- What is required
Would you transcribe word for word every line from the one containing "orange plane [198,553,331,686]" to the end of the data, both ends included, and leave out the rest?

*** The input Section Begins ***

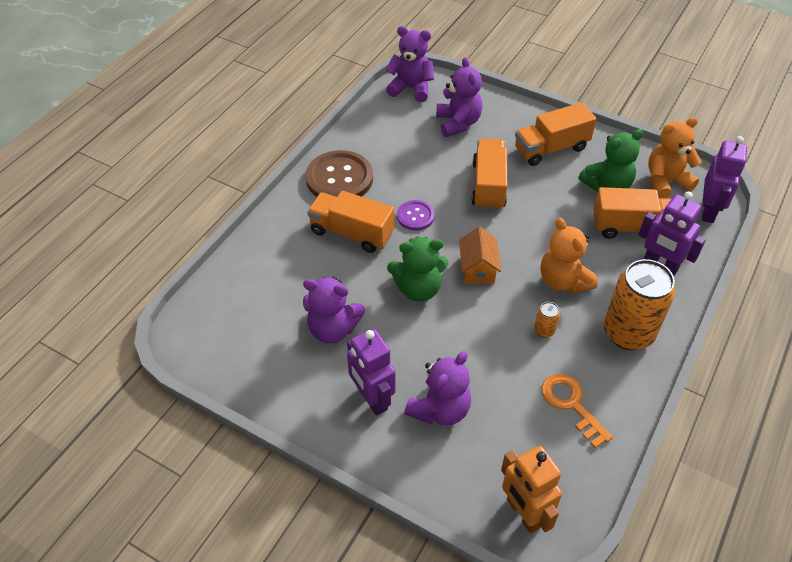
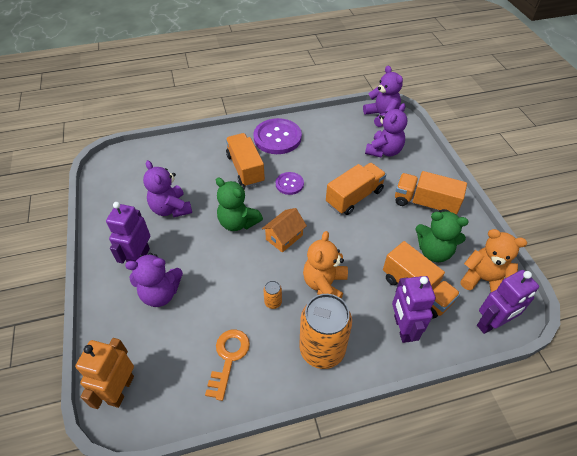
camera: 45 degrees right, 0 degrees up
brown button [306,150,373,197] -> purple button [253,118,302,154]

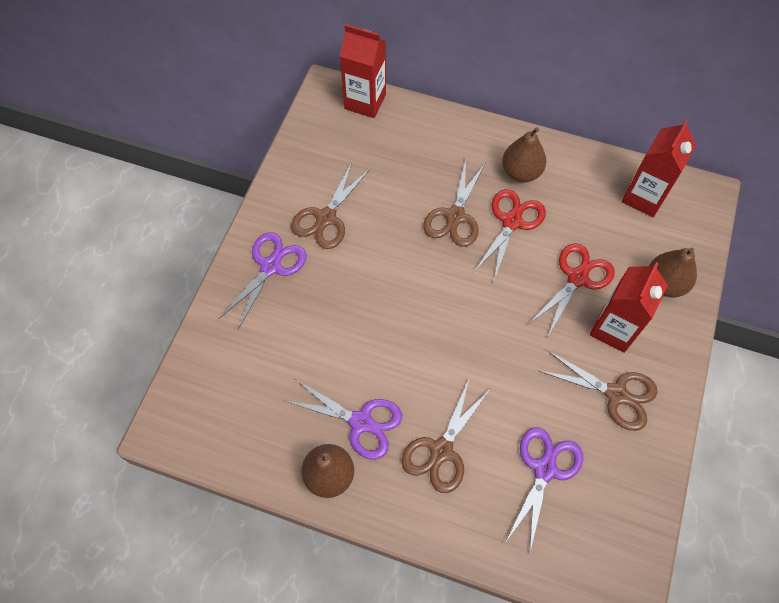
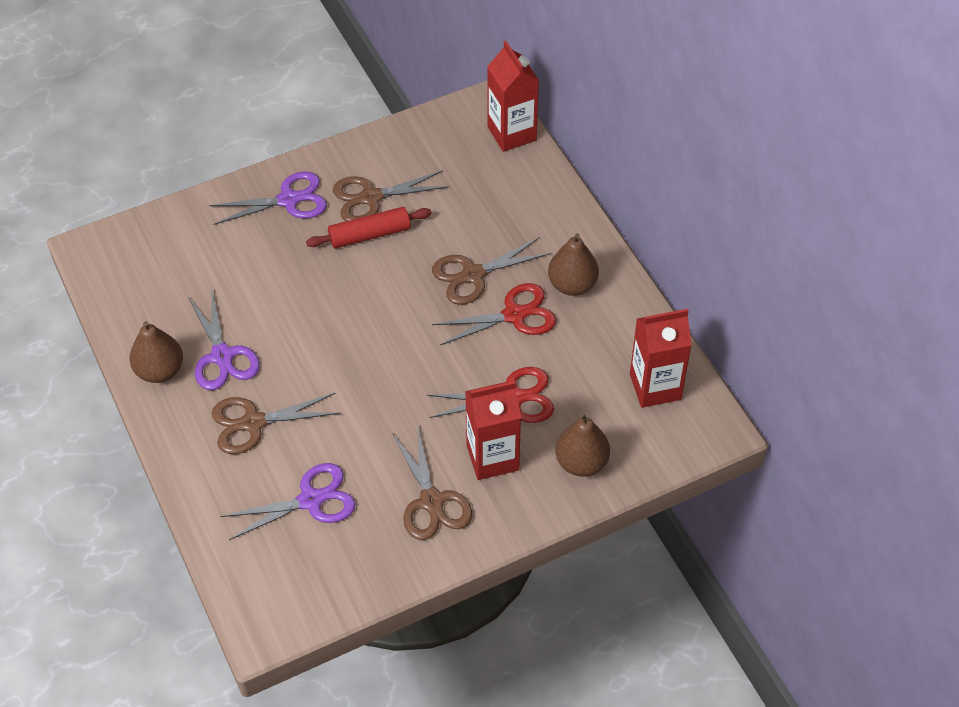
camera: 45 degrees right, 10 degrees down
none -> red rolling pin [306,207,432,249]

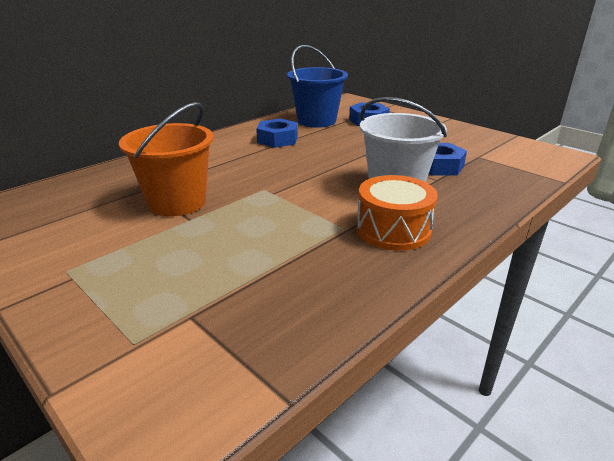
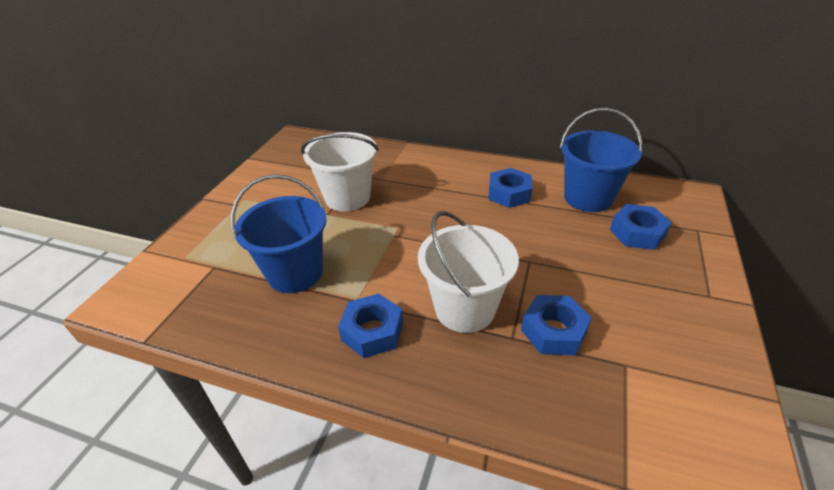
camera: 65 degrees right, 10 degrees up
orange bucket [119,102,214,216] -> white bucket [301,132,379,211]
orange drum [356,175,438,251] -> blue nut [338,294,403,358]
none -> blue bucket [231,174,327,293]

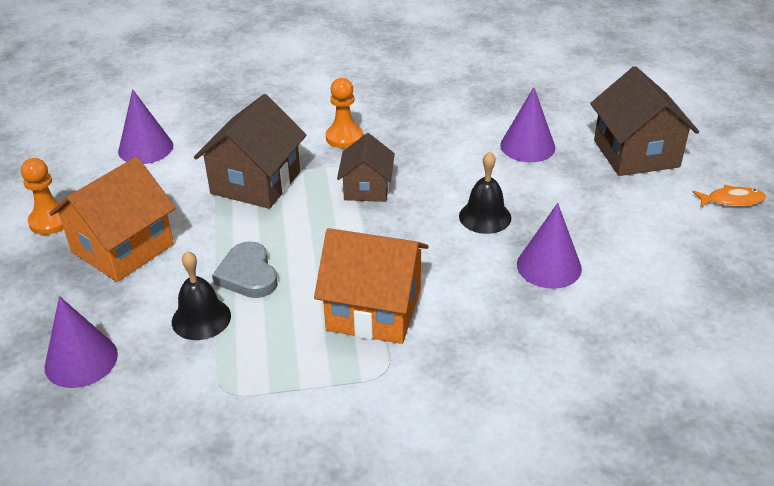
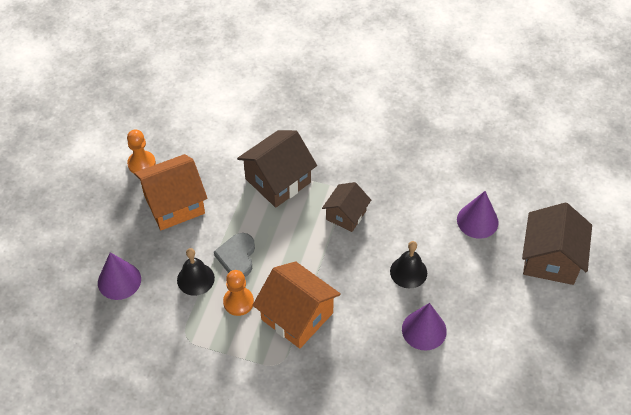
camera: 25 degrees right, 15 degrees up
purple cone [118,89,173,164] -> none
orange pawn [326,78,363,148] -> orange pawn moved to [223,270,254,316]
orange fish [693,185,766,208] -> none

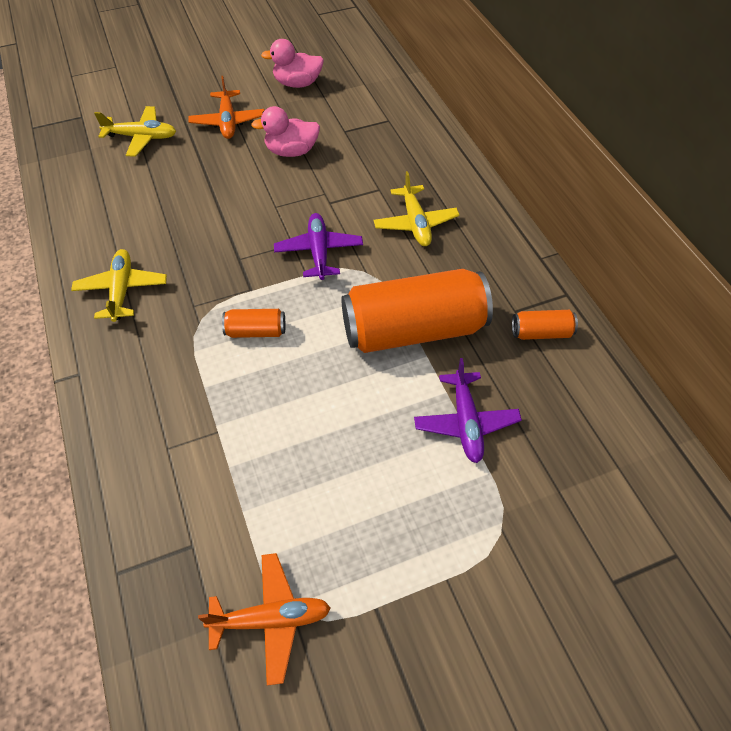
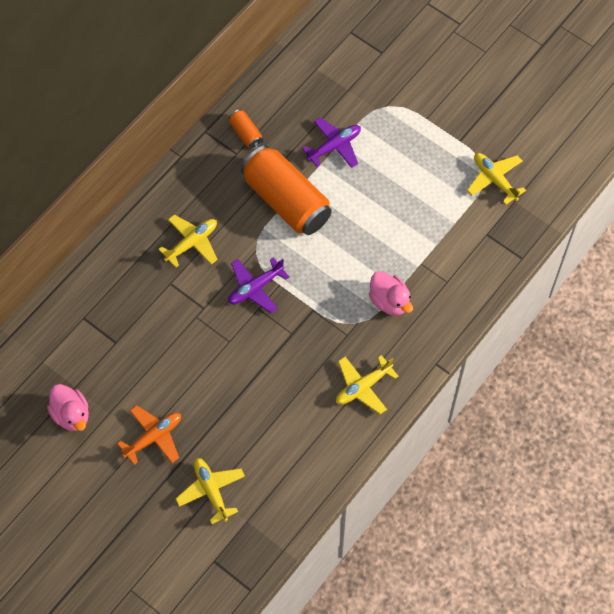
camera: 120 degrees left, 10 degrees up
orange plane [198,553,331,686] -> yellow plane [467,153,526,205]
orange can [222,309,285,338] -> none
pink duck [251,106,320,157] -> pink duck moved to [369,271,413,316]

*** The input Section Ends ***

- Task answer
orange plane [198,553,331,686] -> yellow plane [467,153,526,205]
orange can [222,309,285,338] -> none
pink duck [251,106,320,157] -> pink duck moved to [369,271,413,316]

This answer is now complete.